** Start Record excerpts **

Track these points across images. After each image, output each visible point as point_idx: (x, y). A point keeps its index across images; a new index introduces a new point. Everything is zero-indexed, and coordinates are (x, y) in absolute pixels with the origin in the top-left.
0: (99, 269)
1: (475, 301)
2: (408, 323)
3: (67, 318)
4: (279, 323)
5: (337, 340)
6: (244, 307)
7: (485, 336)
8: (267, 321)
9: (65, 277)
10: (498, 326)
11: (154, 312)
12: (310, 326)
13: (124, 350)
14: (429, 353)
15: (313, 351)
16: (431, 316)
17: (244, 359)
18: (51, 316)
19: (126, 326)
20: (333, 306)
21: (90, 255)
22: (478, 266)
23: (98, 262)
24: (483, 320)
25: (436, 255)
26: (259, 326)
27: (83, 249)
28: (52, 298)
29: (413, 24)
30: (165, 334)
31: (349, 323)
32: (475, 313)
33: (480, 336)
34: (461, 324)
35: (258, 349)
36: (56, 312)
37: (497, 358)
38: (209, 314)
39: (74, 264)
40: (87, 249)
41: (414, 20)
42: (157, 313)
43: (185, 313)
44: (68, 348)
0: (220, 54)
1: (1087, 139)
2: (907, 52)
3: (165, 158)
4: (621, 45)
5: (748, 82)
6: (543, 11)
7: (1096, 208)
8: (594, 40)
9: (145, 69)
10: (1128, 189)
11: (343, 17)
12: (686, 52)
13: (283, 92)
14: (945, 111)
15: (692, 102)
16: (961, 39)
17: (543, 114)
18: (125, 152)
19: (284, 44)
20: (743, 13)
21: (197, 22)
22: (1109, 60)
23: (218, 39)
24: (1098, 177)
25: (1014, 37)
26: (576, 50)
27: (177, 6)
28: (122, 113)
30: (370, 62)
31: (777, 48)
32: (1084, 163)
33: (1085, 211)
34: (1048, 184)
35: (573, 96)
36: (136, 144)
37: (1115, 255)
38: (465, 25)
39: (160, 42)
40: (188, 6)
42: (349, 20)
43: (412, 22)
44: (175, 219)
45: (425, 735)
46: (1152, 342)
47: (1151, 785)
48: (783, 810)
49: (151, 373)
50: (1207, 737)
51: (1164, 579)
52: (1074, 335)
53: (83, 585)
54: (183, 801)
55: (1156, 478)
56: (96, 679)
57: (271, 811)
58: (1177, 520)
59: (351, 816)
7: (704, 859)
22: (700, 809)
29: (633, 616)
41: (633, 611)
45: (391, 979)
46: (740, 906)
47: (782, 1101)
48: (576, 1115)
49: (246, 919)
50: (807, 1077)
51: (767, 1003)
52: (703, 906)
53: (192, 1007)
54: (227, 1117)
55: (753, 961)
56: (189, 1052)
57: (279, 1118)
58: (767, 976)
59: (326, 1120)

** End Record excerpts **

- [Given problem]: Copy these records line for line.

- [The solution]:
Track these points across images. After each image, output each visible point as point_idx: (x, y). A point keeps its index across images; a new index introduces a new point. Everything is zero-indexed, and coordinates are (x, y) in absolute pixels with the origin in the top-left.
0: (99, 269)
1: (475, 301)
2: (408, 323)
3: (67, 318)
4: (279, 323)
5: (337, 340)
6: (244, 307)
7: (485, 336)
8: (267, 321)
9: (65, 277)
10: (498, 326)
11: (154, 312)
12: (310, 326)
13: (124, 350)
14: (429, 353)
15: (313, 351)
16: (431, 316)
17: (244, 359)
18: (51, 316)
19: (126, 326)
20: (333, 306)
21: (90, 255)
22: (478, 266)
23: (98, 262)
24: (483, 320)
25: (436, 255)
26: (259, 326)
27: (83, 249)
28: (52, 298)
29: (413, 24)
30: (165, 334)
31: (349, 323)
32: (475, 313)
33: (480, 336)
34: (461, 324)
35: (258, 349)
36: (56, 312)
37: (497, 358)
38: (209, 314)
39: (74, 264)
40: (87, 249)
41: (414, 20)
42: (157, 313)
43: (185, 313)
44: (68, 348)
0: (220, 54)
1: (1087, 139)
2: (907, 52)
3: (165, 158)
4: (621, 45)
5: (748, 82)
6: (543, 11)
7: (1096, 208)
8: (594, 40)
9: (145, 69)
10: (1128, 189)
11: (343, 17)
12: (686, 52)
13: (283, 92)
14: (945, 111)
15: (692, 102)
16: (961, 39)
17: (543, 114)
18: (125, 152)
19: (284, 44)
20: (743, 13)
21: (197, 22)
22: (1109, 60)
23: (218, 39)
24: (1098, 177)
25: (1014, 37)
26: (576, 50)
27: (177, 6)
28: (122, 113)
30: (370, 62)
31: (777, 48)
32: (1084, 163)
33: (1085, 211)
34: (1048, 184)
35: (573, 96)
36: (136, 144)
37: (1115, 255)
38: (465, 25)
39: (160, 42)
40: (188, 6)
42: (349, 20)
43: (412, 22)
44: (175, 219)
45: (425, 735)
46: (1152, 342)
47: (1151, 785)
48: (783, 810)
49: (151, 373)
50: (1207, 737)
51: (1164, 579)
52: (1074, 335)
53: (83, 585)
54: (183, 801)
55: (1156, 478)
56: (96, 679)
57: (271, 811)
58: (1177, 520)
59: (351, 816)
7: (704, 859)
22: (700, 809)
29: (633, 616)
41: (633, 611)
45: (391, 979)
46: (740, 906)
47: (782, 1101)
48: (576, 1115)
49: (246, 919)
50: (807, 1077)
51: (767, 1003)
52: (703, 906)
53: (192, 1007)
54: (227, 1117)
55: (753, 961)
56: (189, 1052)
57: (279, 1118)
58: (767, 976)
59: (326, 1120)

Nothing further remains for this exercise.